What the task asks | Lay out the lines as a JSON list of strings, one string per line, skipping blank lines. Begin with the first line and stop after the line that contains "yellow rectangle at", including both.

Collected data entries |
------------------------------------------------------------
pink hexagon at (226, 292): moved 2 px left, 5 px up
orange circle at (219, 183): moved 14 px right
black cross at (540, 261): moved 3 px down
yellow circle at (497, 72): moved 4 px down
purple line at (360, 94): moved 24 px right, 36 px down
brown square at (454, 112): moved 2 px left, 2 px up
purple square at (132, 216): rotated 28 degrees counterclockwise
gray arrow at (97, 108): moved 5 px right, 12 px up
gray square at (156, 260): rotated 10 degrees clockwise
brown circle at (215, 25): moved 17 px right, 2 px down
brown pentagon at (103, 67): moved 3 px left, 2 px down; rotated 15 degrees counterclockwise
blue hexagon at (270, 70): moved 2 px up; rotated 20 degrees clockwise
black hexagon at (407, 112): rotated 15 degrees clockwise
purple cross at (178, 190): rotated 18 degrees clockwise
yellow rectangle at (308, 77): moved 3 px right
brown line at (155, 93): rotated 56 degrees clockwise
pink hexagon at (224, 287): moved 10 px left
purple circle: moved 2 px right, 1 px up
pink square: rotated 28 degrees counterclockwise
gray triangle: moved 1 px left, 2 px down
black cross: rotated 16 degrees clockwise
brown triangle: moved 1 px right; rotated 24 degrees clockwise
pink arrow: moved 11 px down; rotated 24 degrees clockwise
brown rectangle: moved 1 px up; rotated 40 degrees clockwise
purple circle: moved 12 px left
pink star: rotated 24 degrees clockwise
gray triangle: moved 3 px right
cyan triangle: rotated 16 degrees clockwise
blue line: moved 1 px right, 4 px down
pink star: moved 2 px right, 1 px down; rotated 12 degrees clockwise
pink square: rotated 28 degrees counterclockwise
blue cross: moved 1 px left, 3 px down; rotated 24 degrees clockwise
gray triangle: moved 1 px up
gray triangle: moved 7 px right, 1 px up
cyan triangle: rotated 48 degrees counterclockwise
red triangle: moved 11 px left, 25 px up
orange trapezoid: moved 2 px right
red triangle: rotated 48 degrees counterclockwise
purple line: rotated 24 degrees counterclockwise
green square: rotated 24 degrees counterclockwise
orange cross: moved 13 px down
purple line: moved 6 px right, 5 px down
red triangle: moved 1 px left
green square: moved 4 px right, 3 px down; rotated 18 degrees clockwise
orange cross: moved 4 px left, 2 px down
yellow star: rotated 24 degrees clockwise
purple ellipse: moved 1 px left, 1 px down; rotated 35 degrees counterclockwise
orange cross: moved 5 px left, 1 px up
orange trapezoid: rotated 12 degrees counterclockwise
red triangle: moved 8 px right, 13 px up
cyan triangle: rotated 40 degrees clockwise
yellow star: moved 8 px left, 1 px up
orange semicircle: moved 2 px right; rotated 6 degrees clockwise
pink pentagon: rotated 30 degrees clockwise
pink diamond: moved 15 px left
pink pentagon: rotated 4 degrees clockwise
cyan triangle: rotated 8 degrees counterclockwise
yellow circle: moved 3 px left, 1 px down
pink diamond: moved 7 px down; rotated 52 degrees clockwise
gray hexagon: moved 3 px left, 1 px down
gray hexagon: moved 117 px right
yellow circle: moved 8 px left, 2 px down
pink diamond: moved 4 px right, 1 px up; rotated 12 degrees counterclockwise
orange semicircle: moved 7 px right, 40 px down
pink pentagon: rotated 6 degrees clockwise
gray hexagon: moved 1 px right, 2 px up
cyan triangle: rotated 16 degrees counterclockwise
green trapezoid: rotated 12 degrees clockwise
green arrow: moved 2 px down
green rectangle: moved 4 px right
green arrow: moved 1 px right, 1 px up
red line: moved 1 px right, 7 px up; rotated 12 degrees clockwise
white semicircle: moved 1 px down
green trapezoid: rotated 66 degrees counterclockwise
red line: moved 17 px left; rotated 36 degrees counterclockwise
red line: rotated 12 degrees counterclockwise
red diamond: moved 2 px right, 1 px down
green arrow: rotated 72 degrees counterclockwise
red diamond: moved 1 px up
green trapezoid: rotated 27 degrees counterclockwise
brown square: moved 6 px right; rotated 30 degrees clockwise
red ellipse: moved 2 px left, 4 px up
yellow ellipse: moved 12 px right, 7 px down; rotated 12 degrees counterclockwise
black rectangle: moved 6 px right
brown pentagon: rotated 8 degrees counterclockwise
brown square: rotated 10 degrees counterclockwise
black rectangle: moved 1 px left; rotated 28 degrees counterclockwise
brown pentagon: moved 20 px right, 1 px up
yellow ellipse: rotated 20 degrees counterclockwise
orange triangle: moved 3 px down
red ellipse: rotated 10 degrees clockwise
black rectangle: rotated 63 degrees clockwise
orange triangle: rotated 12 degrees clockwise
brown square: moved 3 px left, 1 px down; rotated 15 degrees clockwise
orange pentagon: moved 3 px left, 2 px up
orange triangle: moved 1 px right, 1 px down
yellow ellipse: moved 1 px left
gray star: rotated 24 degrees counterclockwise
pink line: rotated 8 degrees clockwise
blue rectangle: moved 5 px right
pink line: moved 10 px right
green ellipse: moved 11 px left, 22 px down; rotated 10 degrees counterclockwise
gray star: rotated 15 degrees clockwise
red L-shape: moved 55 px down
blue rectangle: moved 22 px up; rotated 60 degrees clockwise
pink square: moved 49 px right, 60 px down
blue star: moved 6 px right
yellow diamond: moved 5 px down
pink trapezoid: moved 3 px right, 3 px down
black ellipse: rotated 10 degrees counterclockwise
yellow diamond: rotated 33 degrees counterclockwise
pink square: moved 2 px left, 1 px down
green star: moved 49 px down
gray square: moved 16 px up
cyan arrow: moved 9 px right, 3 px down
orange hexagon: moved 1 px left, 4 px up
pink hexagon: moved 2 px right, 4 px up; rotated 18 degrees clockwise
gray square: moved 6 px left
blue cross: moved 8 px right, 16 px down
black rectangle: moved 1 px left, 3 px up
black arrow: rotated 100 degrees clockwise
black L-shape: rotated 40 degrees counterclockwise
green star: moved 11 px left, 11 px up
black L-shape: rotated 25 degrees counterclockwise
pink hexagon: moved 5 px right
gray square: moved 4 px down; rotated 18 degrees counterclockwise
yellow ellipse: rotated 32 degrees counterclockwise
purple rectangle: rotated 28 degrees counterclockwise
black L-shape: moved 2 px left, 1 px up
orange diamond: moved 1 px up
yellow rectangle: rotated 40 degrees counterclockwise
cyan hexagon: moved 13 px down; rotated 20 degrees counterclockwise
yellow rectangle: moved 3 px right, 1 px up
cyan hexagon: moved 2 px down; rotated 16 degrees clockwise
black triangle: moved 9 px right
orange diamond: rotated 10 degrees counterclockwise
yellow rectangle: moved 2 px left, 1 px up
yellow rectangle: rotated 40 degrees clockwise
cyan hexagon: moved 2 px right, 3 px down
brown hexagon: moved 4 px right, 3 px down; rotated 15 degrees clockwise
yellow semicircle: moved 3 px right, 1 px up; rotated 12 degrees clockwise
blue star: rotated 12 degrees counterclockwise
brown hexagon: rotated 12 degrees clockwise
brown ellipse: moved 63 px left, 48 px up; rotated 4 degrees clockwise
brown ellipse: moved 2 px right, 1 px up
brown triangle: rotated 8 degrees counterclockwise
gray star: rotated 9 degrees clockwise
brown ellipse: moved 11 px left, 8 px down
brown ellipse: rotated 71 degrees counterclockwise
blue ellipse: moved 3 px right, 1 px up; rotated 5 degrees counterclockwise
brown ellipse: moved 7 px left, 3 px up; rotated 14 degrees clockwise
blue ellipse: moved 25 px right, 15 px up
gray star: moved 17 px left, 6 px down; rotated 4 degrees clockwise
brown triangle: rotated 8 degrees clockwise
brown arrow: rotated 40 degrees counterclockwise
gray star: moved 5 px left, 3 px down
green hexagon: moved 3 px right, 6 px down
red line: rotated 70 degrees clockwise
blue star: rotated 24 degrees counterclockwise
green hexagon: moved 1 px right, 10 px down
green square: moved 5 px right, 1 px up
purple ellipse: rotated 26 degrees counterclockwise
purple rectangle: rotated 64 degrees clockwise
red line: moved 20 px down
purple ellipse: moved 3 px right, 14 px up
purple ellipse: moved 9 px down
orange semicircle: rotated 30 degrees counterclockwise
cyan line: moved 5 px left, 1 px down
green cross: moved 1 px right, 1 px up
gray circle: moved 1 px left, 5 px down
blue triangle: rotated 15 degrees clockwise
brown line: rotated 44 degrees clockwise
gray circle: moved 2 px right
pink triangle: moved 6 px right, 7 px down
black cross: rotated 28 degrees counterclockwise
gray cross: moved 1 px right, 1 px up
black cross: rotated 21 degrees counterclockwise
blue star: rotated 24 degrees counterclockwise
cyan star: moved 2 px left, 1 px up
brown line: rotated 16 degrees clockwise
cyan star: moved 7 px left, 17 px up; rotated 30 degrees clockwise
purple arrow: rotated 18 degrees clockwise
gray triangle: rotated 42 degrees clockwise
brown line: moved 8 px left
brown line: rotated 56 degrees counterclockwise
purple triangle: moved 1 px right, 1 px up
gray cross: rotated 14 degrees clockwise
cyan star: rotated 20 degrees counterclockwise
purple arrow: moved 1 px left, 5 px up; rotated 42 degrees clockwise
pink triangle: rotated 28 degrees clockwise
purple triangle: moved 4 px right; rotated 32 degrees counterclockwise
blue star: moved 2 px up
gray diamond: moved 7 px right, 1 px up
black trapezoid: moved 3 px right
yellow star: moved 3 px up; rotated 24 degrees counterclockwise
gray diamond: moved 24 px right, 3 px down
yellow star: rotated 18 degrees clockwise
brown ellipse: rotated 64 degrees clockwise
------------------------------------------------------------
Problem solution |
[
  "pink hexagon at (226, 292): moved 2 px left, 5 px up",
  "orange circle at (219, 183): moved 14 px right",
  "black cross at (540, 261): moved 3 px down",
  "yellow circle at (497, 72): moved 4 px down",
  "purple line at (360, 94): moved 24 px right, 36 px down",
  "brown square at (454, 112): moved 2 px left, 2 px up",
  "purple square at (132, 216): rotated 28 degrees counterclockwise",
  "gray arrow at (97, 108): moved 5 px right, 12 px up",
  "gray square at (156, 260): rotated 10 degrees clockwise",
  "brown circle at (215, 25): moved 17 px right, 2 px down",
  "brown pentagon at (103, 67): moved 3 px left, 2 px down; rotated 15 degrees counterclockwise",
  "blue hexagon at (270, 70): moved 2 px up; rotated 20 degrees clockwise",
  "black hexagon at (407, 112): rotated 15 degrees clockwise",
  "purple cross at (178, 190): rotated 18 degrees clockwise",
  "yellow rectangle at (308, 77): moved 3 px right"
]